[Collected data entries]
··········

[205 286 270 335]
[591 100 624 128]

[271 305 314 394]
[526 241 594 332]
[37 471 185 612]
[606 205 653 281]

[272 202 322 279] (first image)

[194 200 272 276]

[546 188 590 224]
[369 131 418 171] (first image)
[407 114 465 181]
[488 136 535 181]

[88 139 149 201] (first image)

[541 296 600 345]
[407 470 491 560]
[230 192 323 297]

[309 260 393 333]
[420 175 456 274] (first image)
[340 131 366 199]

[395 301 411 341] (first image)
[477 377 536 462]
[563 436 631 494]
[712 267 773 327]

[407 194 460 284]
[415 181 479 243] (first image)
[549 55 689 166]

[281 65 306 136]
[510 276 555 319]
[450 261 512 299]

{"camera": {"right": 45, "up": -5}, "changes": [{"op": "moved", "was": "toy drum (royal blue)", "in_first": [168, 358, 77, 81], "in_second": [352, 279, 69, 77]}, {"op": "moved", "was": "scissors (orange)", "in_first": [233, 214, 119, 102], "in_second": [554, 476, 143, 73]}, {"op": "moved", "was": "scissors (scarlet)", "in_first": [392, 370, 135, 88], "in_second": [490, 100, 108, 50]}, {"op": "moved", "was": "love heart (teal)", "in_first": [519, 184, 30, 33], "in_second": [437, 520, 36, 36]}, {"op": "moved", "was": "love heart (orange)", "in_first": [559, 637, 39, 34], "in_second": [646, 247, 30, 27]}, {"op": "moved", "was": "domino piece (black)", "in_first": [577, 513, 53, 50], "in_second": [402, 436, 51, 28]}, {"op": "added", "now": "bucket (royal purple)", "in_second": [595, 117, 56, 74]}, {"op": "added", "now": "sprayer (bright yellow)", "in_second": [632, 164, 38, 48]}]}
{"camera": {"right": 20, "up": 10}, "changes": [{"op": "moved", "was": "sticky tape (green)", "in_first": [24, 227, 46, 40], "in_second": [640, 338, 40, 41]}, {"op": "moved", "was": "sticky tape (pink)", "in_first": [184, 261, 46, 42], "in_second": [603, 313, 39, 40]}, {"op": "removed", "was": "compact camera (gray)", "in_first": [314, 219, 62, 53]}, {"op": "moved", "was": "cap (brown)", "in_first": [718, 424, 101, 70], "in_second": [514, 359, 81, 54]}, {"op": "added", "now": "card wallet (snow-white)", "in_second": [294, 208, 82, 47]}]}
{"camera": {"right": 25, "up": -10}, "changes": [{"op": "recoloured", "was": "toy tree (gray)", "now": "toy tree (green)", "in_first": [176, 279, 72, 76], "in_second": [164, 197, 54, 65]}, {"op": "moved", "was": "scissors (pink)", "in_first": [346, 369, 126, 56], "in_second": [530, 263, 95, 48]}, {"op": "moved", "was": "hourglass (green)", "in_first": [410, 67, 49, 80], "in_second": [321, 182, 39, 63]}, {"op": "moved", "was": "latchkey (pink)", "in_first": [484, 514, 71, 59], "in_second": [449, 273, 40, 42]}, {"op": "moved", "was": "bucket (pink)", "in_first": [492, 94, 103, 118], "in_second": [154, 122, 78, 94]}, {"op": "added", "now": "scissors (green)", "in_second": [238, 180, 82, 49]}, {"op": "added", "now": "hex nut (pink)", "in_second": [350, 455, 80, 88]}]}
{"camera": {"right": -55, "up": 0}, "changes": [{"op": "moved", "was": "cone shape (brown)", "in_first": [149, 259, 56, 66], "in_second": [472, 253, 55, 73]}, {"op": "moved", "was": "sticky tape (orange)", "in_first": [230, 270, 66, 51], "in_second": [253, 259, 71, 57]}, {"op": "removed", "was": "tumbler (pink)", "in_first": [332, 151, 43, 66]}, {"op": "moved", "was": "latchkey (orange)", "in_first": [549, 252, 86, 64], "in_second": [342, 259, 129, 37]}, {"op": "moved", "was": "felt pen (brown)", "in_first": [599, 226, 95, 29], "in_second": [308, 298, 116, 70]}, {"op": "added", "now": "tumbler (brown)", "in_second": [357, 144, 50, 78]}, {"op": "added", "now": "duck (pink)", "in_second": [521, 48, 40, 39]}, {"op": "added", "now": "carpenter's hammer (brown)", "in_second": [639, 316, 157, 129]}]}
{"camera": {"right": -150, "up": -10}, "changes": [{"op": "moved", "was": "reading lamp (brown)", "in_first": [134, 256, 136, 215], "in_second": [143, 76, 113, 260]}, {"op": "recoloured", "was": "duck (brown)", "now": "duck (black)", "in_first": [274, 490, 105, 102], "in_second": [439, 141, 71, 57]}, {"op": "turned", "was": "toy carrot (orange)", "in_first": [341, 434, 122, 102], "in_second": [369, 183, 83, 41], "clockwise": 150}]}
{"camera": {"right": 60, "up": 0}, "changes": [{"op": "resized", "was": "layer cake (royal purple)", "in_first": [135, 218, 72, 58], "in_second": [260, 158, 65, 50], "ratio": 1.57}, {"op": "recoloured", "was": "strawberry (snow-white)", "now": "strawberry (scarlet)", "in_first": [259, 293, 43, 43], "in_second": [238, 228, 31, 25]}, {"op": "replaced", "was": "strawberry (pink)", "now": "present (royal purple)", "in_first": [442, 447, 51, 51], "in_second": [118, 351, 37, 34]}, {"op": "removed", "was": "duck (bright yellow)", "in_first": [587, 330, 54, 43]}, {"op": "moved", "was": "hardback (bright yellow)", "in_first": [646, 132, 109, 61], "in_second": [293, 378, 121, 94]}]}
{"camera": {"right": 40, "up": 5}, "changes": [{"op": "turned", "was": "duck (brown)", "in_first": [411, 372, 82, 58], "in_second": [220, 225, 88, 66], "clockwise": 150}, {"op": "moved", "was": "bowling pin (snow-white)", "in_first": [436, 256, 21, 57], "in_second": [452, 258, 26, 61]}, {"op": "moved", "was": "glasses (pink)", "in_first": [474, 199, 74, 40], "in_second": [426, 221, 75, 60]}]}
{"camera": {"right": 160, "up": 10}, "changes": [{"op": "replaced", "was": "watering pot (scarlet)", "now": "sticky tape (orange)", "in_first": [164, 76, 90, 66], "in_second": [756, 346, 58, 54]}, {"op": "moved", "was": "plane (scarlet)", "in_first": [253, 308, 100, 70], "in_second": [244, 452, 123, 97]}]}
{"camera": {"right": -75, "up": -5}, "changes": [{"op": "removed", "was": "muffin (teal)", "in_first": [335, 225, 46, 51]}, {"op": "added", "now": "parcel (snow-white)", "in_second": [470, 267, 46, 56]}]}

··········

• **About this exercise**
Retype each line above, keeping every character.

• **Response below**
[205 286 270 335]
[591 100 624 128]

[271 305 314 394]
[526 241 594 332]
[37 471 185 612]
[606 205 653 281]

[272 202 322 279] (first image)

[194 200 272 276]

[546 188 590 224]
[369 131 418 171] (first image)
[407 114 465 181]
[488 136 535 181]

[88 139 149 201] (first image)

[541 296 600 345]
[407 470 491 560]
[230 192 323 297]

[309 260 393 333]
[420 175 456 274] (first image)
[340 131 366 199]

[395 301 411 341] (first image)
[477 377 536 462]
[563 436 631 494]
[712 267 773 327]

[407 194 460 284]
[415 181 479 243] (first image)
[549 55 689 166]

[281 65 306 136]
[510 276 555 319]
[450 261 512 299]

{"camera": {"right": 45, "up": -5}, "changes": [{"op": "moved", "was": "toy drum (royal blue)", "in_first": [168, 358, 77, 81], "in_second": [352, 279, 69, 77]}, {"op": "moved", "was": "scissors (orange)", "in_first": [233, 214, 119, 102], "in_second": [554, 476, 143, 73]}, {"op": "moved", "was": "scissors (scarlet)", "in_first": [392, 370, 135, 88], "in_second": [490, 100, 108, 50]}, {"op": "moved", "was": "love heart (teal)", "in_first": [519, 184, 30, 33], "in_second": [437, 520, 36, 36]}, {"op": "moved", "was": "love heart (orange)", "in_first": [559, 637, 39, 34], "in_second": [646, 247, 30, 27]}, {"op": "moved", "was": "domino piece (black)", "in_first": [577, 513, 53, 50], "in_second": [402, 436, 51, 28]}, {"op": "added", "now": "bucket (royal purple)", "in_second": [595, 117, 56, 74]}, {"op": "added", "now": "sprayer (bright yellow)", "in_second": [632, 164, 38, 48]}]}
{"camera": {"right": 20, "up": 10}, "changes": [{"op": "moved", "was": "sticky tape (green)", "in_first": [24, 227, 46, 40], "in_second": [640, 338, 40, 41]}, {"op": "moved", "was": "sticky tape (pink)", "in_first": [184, 261, 46, 42], "in_second": [603, 313, 39, 40]}, {"op": "removed", "was": "compact camera (gray)", "in_first": [314, 219, 62, 53]}, {"op": "moved", "was": "cap (brown)", "in_first": [718, 424, 101, 70], "in_second": [514, 359, 81, 54]}, {"op": "added", "now": "card wallet (snow-white)", "in_second": [294, 208, 82, 47]}]}
{"camera": {"right": 25, "up": -10}, "changes": [{"op": "recoloured", "was": "toy tree (gray)", "now": "toy tree (green)", "in_first": [176, 279, 72, 76], "in_second": [164, 197, 54, 65]}, {"op": "moved", "was": "scissors (pink)", "in_first": [346, 369, 126, 56], "in_second": [530, 263, 95, 48]}, {"op": "moved", "was": "hourglass (green)", "in_first": [410, 67, 49, 80], "in_second": [321, 182, 39, 63]}, {"op": "moved", "was": "latchkey (pink)", "in_first": [484, 514, 71, 59], "in_second": [449, 273, 40, 42]}, {"op": "moved", "was": "bucket (pink)", "in_first": [492, 94, 103, 118], "in_second": [154, 122, 78, 94]}, {"op": "added", "now": "scissors (green)", "in_second": [238, 180, 82, 49]}, {"op": "added", "now": "hex nut (pink)", "in_second": [350, 455, 80, 88]}]}
{"camera": {"right": -55, "up": 0}, "changes": [{"op": "moved", "was": "cone shape (brown)", "in_first": [149, 259, 56, 66], "in_second": [472, 253, 55, 73]}, {"op": "moved", "was": "sticky tape (orange)", "in_first": [230, 270, 66, 51], "in_second": [253, 259, 71, 57]}, {"op": "removed", "was": "tumbler (pink)", "in_first": [332, 151, 43, 66]}, {"op": "moved", "was": "latchkey (orange)", "in_first": [549, 252, 86, 64], "in_second": [342, 259, 129, 37]}, {"op": "moved", "was": "felt pen (brown)", "in_first": [599, 226, 95, 29], "in_second": [308, 298, 116, 70]}, {"op": "added", "now": "tumbler (brown)", "in_second": [357, 144, 50, 78]}, {"op": "added", "now": "duck (pink)", "in_second": [521, 48, 40, 39]}, {"op": "added", "now": "carpenter's hammer (brown)", "in_second": [639, 316, 157, 129]}]}
{"camera": {"right": -150, "up": -10}, "changes": [{"op": "moved", "was": "reading lamp (brown)", "in_first": [134, 256, 136, 215], "in_second": [143, 76, 113, 260]}, {"op": "recoloured", "was": "duck (brown)", "now": "duck (black)", "in_first": [274, 490, 105, 102], "in_second": [439, 141, 71, 57]}, {"op": "turned", "was": "toy carrot (orange)", "in_first": [341, 434, 122, 102], "in_second": [369, 183, 83, 41], "clockwise": 150}]}
{"camera": {"right": 60, "up": 0}, "changes": [{"op": "resized", "was": "layer cake (royal purple)", "in_first": [135, 218, 72, 58], "in_second": [260, 158, 65, 50], "ratio": 1.57}, {"op": "recoloured", "was": "strawberry (snow-white)", "now": "strawberry (scarlet)", "in_first": [259, 293, 43, 43], "in_second": [238, 228, 31, 25]}, {"op": "replaced", "was": "strawberry (pink)", "now": "present (royal purple)", "in_first": [442, 447, 51, 51], "in_second": [118, 351, 37, 34]}, {"op": "removed", "was": "duck (bright yellow)", "in_first": [587, 330, 54, 43]}, {"op": "moved", "was": "hardback (bright yellow)", "in_first": [646, 132, 109, 61], "in_second": [293, 378, 121, 94]}]}
{"camera": {"right": 40, "up": 5}, "changes": [{"op": "turned", "was": "duck (brown)", "in_first": [411, 372, 82, 58], "in_second": [220, 225, 88, 66], "clockwise": 150}, {"op": "moved", "was": "bowling pin (snow-white)", "in_first": [436, 256, 21, 57], "in_second": [452, 258, 26, 61]}, {"op": "moved", "was": "glasses (pink)", "in_first": [474, 199, 74, 40], "in_second": [426, 221, 75, 60]}]}
{"camera": {"right": 160, "up": 10}, "changes": [{"op": "replaced", "was": "watering pot (scarlet)", "now": "sticky tape (orange)", "in_first": [164, 76, 90, 66], "in_second": [756, 346, 58, 54]}, {"op": "moved", "was": "plane (scarlet)", "in_first": [253, 308, 100, 70], "in_second": [244, 452, 123, 97]}]}
{"camera": {"right": -75, "up": -5}, "changes": [{"op": "removed", "was": "muffin (teal)", "in_first": [335, 225, 46, 51]}, {"op": "added", "now": "parcel (snow-white)", "in_second": [470, 267, 46, 56]}]}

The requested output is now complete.